(Stored items)
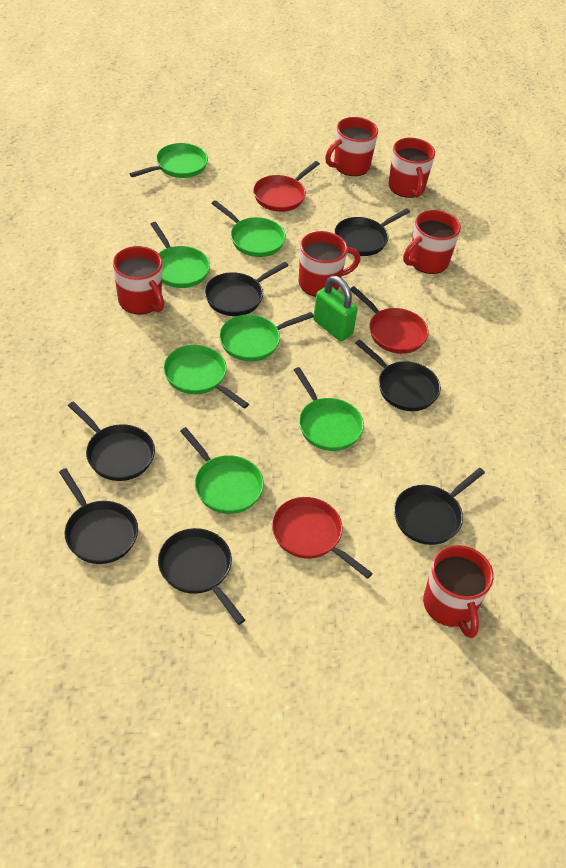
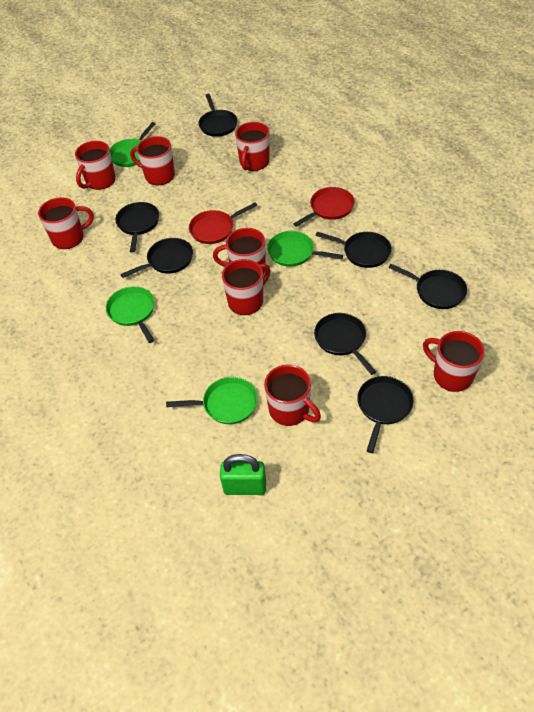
green pan: [129,143,208,178] [150,222,210,288] [163,345,249,409] [180,427,264,514] [211,200,286,257] [219,312,314,361] [294,367,364,451] = 7 -> [106,286,154,343] [110,122,155,167] [166,377,258,424] [267,231,343,267] = 4
red mug: [113,246,164,315] [299,231,361,297] [325,117,378,176] [388,138,435,198] [403,210,461,274] [423,545,494,638] = 6 -> [38,197,94,249] [75,141,116,190] [130,136,175,185] [213,228,266,274] [222,259,270,315] [235,122,270,171] [264,364,321,426] [423,331,485,392] = 8
red pan: [253,161,320,212] [272,497,373,579] [350,286,429,354] = 3 -> [189,203,257,244] [294,187,355,227] = 2

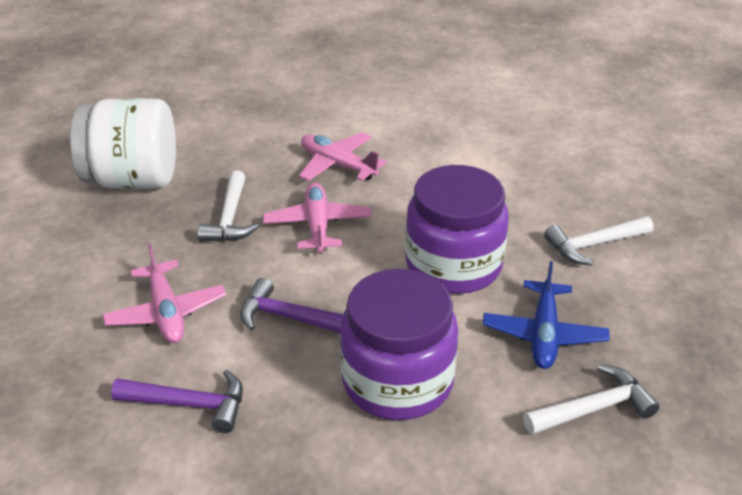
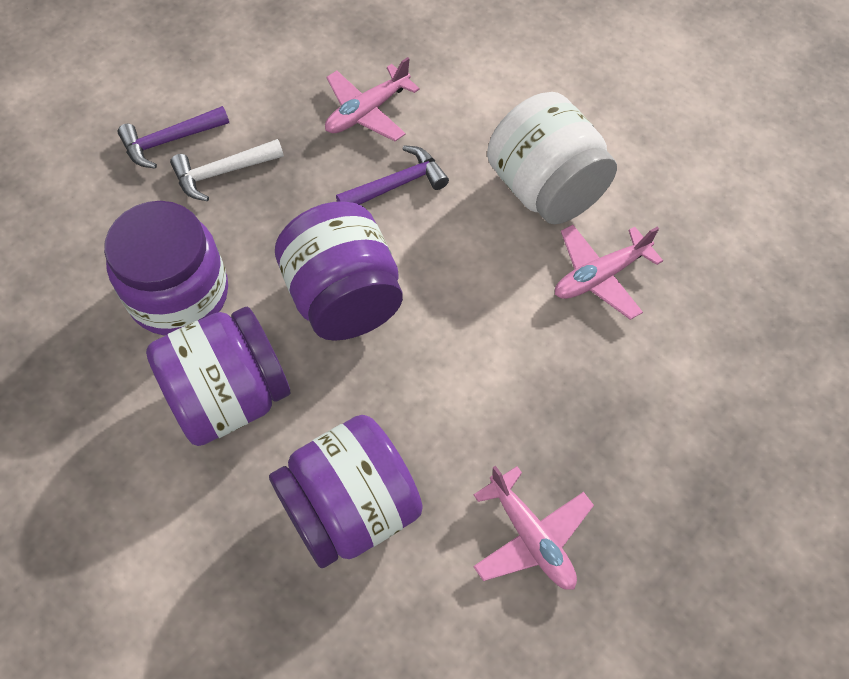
blue plane: [483,261,610,369] = 1 -> none = 0
purple jar: [340,269,458,420] [405,165,509,294] = 2 -> [104,201,228,336] [146,307,290,446] [269,415,422,568] [275,201,403,341] = 4
white hammer: [198,170,259,242] [523,364,660,435] [544,216,653,266] = 3 -> [170,139,284,201] = 1

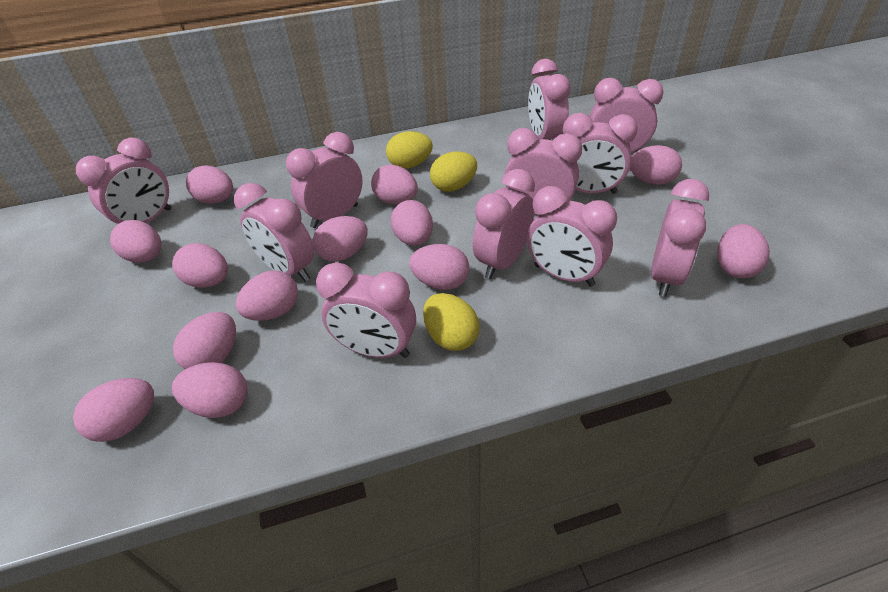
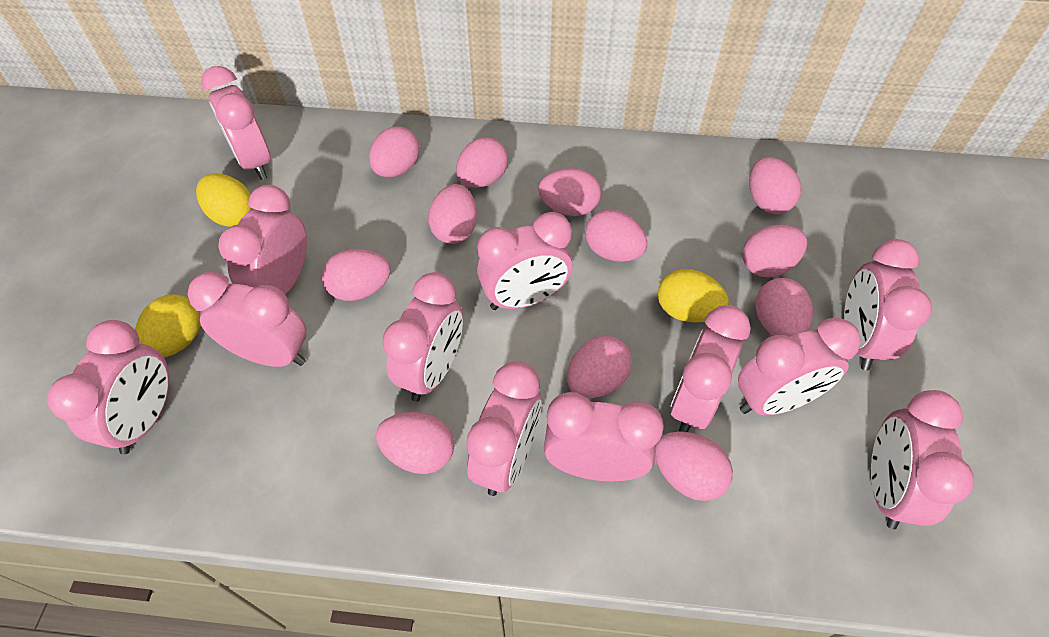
pink clock: [76,137,171,224] [234,183,314,282] [286,132,363,228] [316,262,416,358] [473,169,535,279] [505,128,582,201] [527,186,617,287] [528,59,571,141] [562,113,638,194] [590,78,664,152] [651,179,709,297] = 11 -> [47,320,169,454] [187,272,307,367] [201,66,271,180] [218,185,307,295] [382,272,463,402] [466,361,542,496] [477,212,572,310] [544,392,664,481] [670,305,751,432] [738,318,861,415] [844,239,932,371] [871,390,974,529] = 12
pink egg: [73,378,154,442] [110,220,161,263] [172,243,228,288] [172,362,248,418] [173,312,236,369] [186,165,233,204] [236,270,298,321] [313,216,368,262] [371,165,418,204] [391,200,433,246] [409,244,469,290] [630,145,682,185] [717,224,770,278] = 13 -> [321,249,391,301] [369,126,420,177] [376,412,455,474] [428,184,477,244] [456,137,508,188] [538,168,601,216] [567,336,632,398] [585,209,647,262] [655,431,733,501] [742,225,807,278] [749,157,802,214] [755,278,813,337] = 12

* Activity:
Although the records contain pictures, only their text should be repeated, exactly as it appears.

* Solved exercise:
green pan: [129,143,208,178] [150,222,210,288] [163,345,249,409] [180,427,264,514] [211,200,286,257] [219,312,314,361] [294,367,364,451] = 7 -> [106,286,154,343] [110,122,155,167] [166,377,258,424] [267,231,343,267] = 4
red mug: [113,246,164,315] [299,231,361,297] [325,117,378,176] [388,138,435,198] [403,210,461,274] [423,545,494,638] = 6 -> [38,197,94,249] [75,141,116,190] [130,136,175,185] [213,228,266,274] [222,259,270,315] [235,122,270,171] [264,364,321,426] [423,331,485,392] = 8
red pan: [253,161,320,212] [272,497,373,579] [350,286,429,354] = 3 -> [189,203,257,244] [294,187,355,227] = 2

blue plane: [483,261,610,369] = 1 -> none = 0
purple jar: [340,269,458,420] [405,165,509,294] = 2 -> [104,201,228,336] [146,307,290,446] [269,415,422,568] [275,201,403,341] = 4
white hammer: [198,170,259,242] [523,364,660,435] [544,216,653,266] = 3 -> [170,139,284,201] = 1

pink clock: [76,137,171,224] [234,183,314,282] [286,132,363,228] [316,262,416,358] [473,169,535,279] [505,128,582,201] [527,186,617,287] [528,59,571,141] [562,113,638,194] [590,78,664,152] [651,179,709,297] = 11 -> [47,320,169,454] [187,272,307,367] [201,66,271,180] [218,185,307,295] [382,272,463,402] [466,361,542,496] [477,212,572,310] [544,392,664,481] [670,305,751,432] [738,318,861,415] [844,239,932,371] [871,390,974,529] = 12
pink egg: [73,378,154,442] [110,220,161,263] [172,243,228,288] [172,362,248,418] [173,312,236,369] [186,165,233,204] [236,270,298,321] [313,216,368,262] [371,165,418,204] [391,200,433,246] [409,244,469,290] [630,145,682,185] [717,224,770,278] = 13 -> [321,249,391,301] [369,126,420,177] [376,412,455,474] [428,184,477,244] [456,137,508,188] [538,168,601,216] [567,336,632,398] [585,209,647,262] [655,431,733,501] [742,225,807,278] [749,157,802,214] [755,278,813,337] = 12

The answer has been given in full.